Dataset entries:
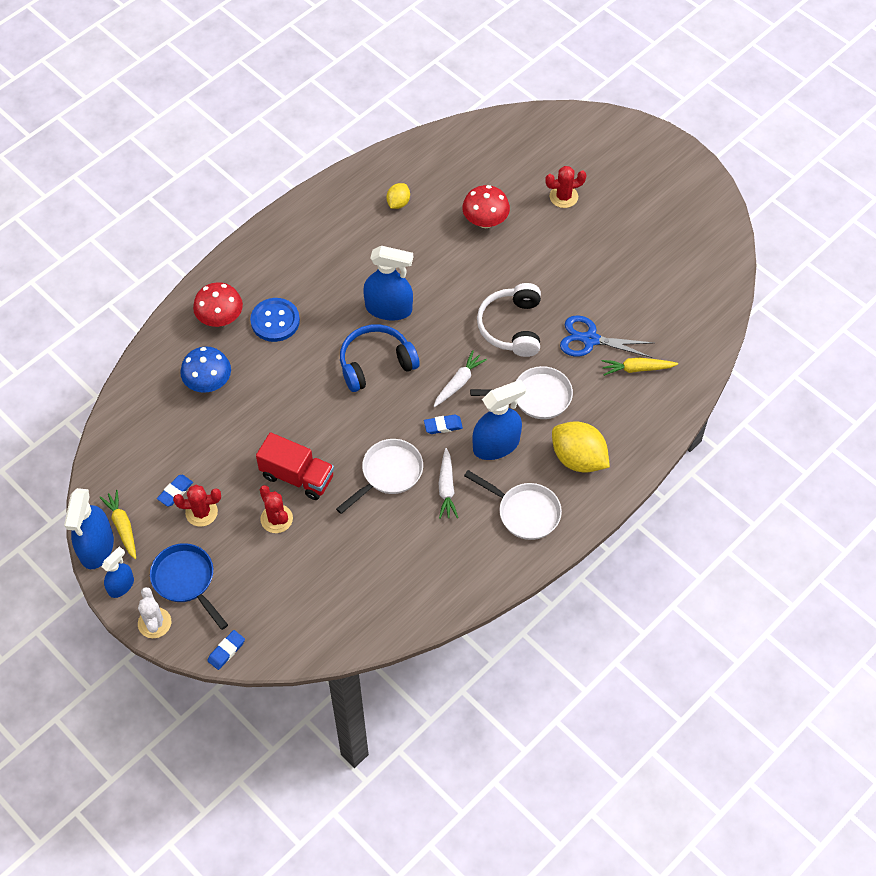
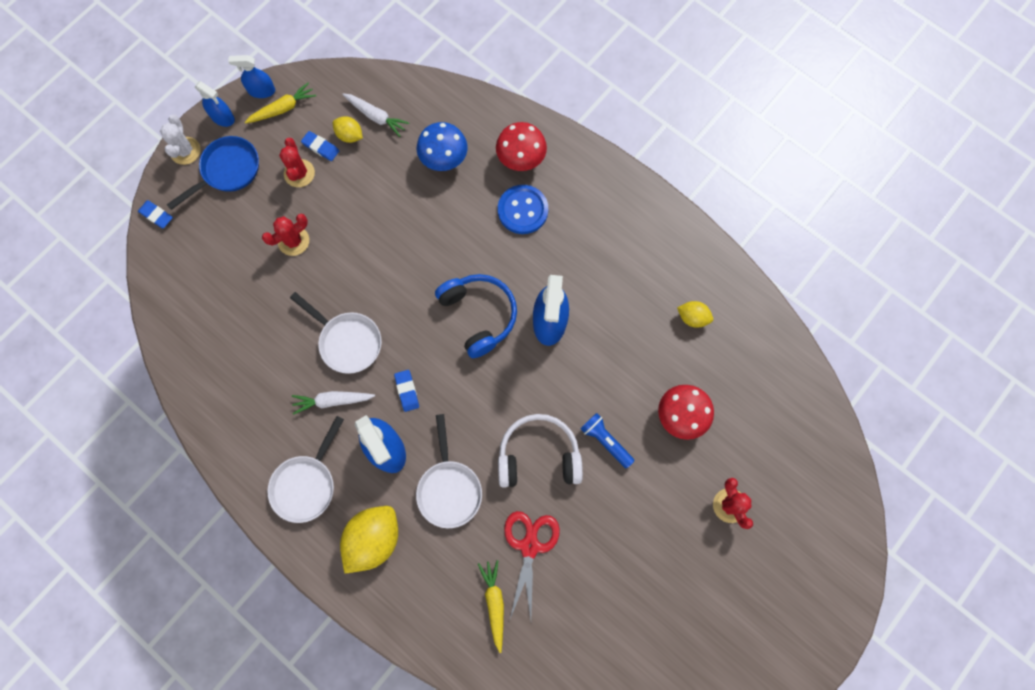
camera: 85 degrees right, 15 degrees up
(96, 547) = (261, 91): blue spray bottle -> blue spray bottle, size x0.59
(154, 623) = (185, 151): white cactus -> white cactus turned 75 degrees counterclockwise
(167, 465) = (349, 135): none -> yellow lemon
(297, 476) = (341, 254): red truck -> none
(458, 382) = (461, 403): white carrot -> white carrot (376, 117)
(503, 276) = (605, 441): none -> blue flashlight
(590, 339) = (529, 546): blue scissors -> red scissors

(Task description):
Answer with a single number: how many lines above hold the word "white"?

(Task response):
2